_Task objective_.
Nothing but the pictures is dropped; write out all the remaining data below exactly.

[Before-and-after scene images]
•••••

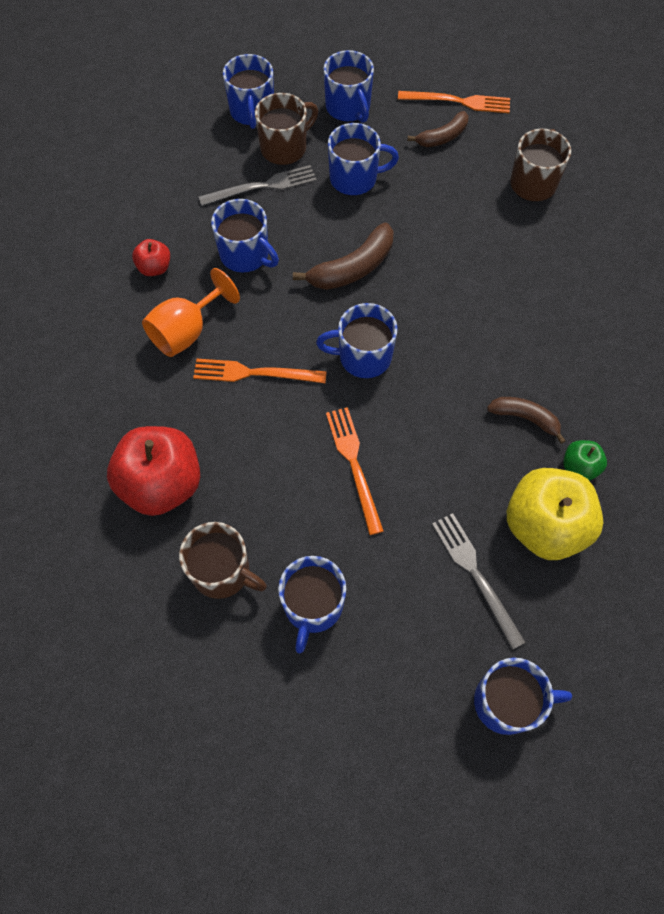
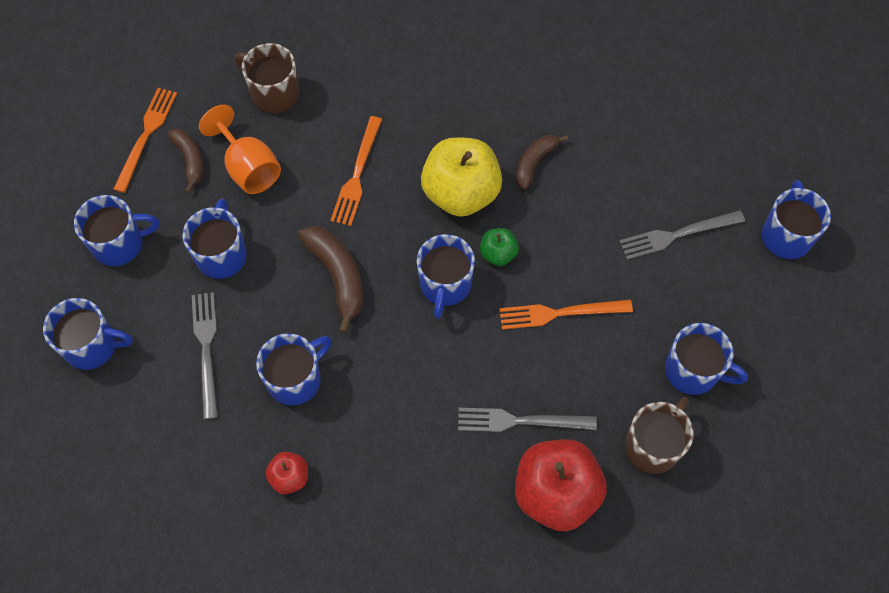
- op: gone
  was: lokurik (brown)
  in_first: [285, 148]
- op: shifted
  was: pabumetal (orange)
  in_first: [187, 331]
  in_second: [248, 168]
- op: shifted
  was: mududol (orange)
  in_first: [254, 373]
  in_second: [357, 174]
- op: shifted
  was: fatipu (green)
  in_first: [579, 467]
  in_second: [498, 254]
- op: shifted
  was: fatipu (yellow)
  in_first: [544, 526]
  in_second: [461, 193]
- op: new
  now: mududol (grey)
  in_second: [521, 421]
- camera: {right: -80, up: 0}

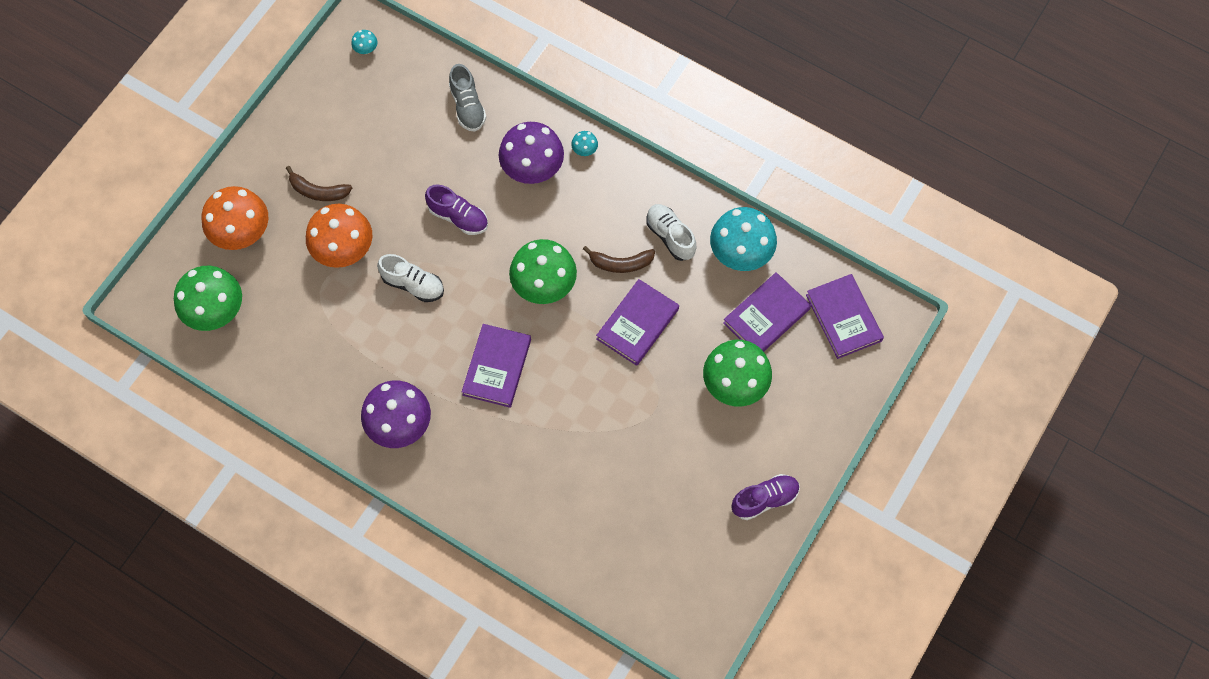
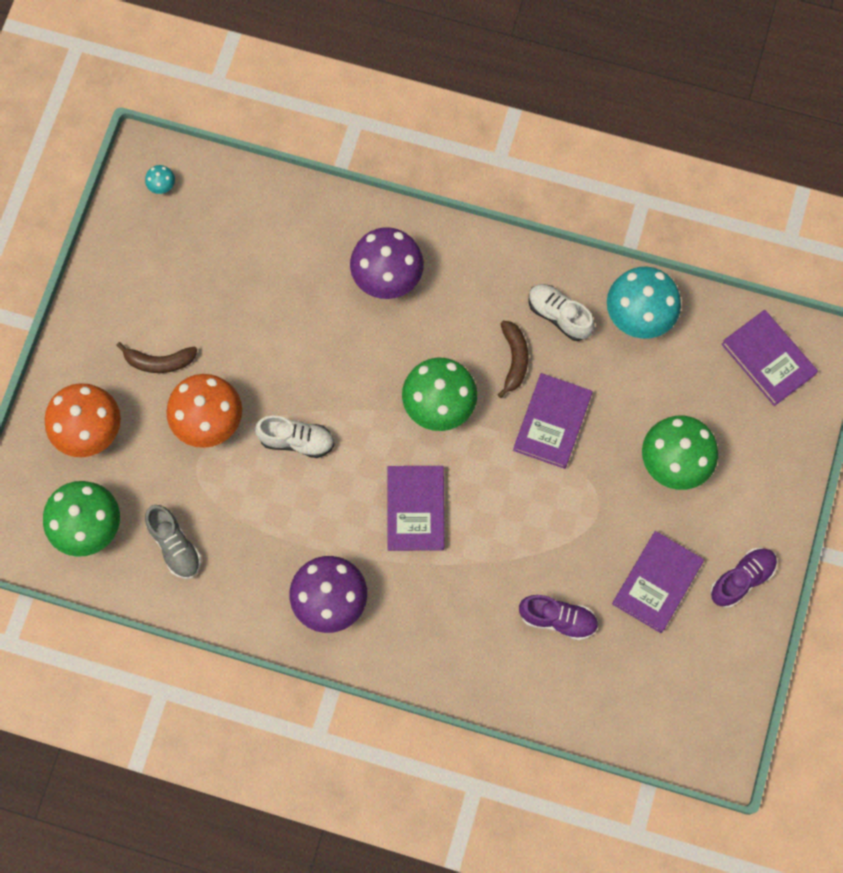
- op: shifted
  was: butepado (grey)
  in_first: [467, 106]
  in_second: [175, 546]
- op: gone
  was:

•••••

_Output of the exercise_.
- op: gone
  was: lokurik (brown)
  in_first: [285, 148]
- op: shifted
  was: pabumetal (orange)
  in_first: [187, 331]
  in_second: [248, 168]
- op: shifted
  was: mududol (orange)
  in_first: [254, 373]
  in_second: [357, 174]
- op: shifted
  was: fatipu (green)
  in_first: [579, 467]
  in_second: [498, 254]
- op: shifted
  was: fatipu (yellow)
  in_first: [544, 526]
  in_second: [461, 193]
- op: new
  now: mududol (grey)
  in_second: [521, 421]
- camera: {right: -80, up: 0}

- op: shifted
  was: butepado (grey)
  in_first: [467, 106]
  in_second: [175, 546]
- op: gone
  was:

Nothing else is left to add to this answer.